BEGIN Records shown

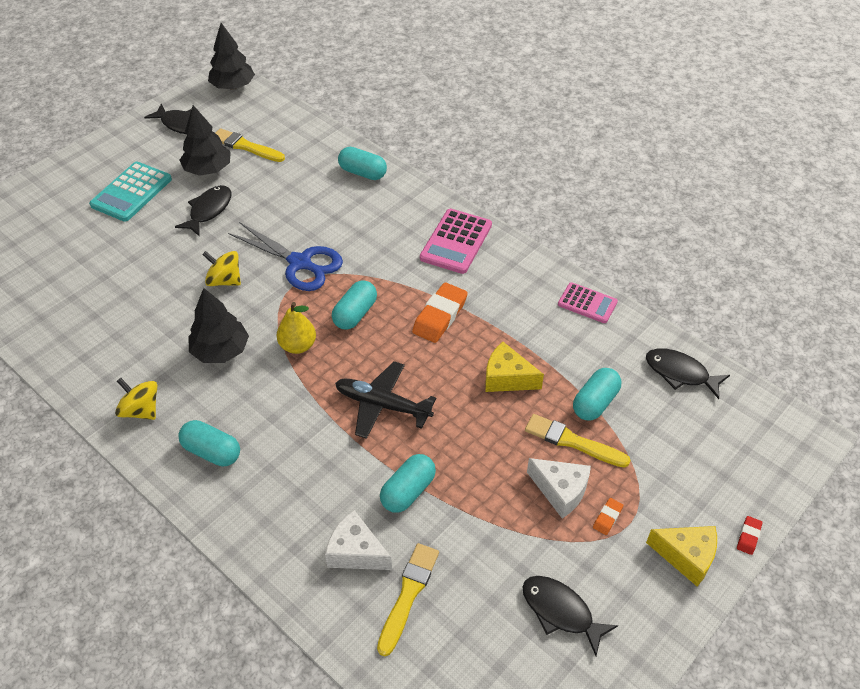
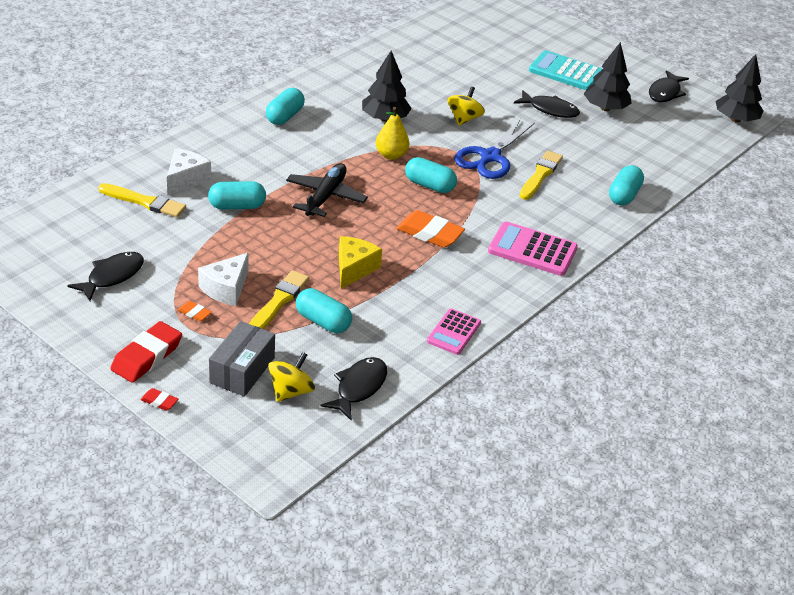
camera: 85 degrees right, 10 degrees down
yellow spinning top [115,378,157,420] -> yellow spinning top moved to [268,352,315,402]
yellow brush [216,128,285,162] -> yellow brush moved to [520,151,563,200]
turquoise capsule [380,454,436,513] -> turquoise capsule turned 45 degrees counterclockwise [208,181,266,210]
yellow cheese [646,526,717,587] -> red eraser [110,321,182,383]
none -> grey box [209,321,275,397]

END Records shown

**Exercise**:
Repeat every line above exactly, but omit all images.

**Answer to the problem**:
camera: 85 degrees right, 10 degrees down
yellow spinning top [115,378,157,420] -> yellow spinning top moved to [268,352,315,402]
yellow brush [216,128,285,162] -> yellow brush moved to [520,151,563,200]
turquoise capsule [380,454,436,513] -> turquoise capsule turned 45 degrees counterclockwise [208,181,266,210]
yellow cheese [646,526,717,587] -> red eraser [110,321,182,383]
none -> grey box [209,321,275,397]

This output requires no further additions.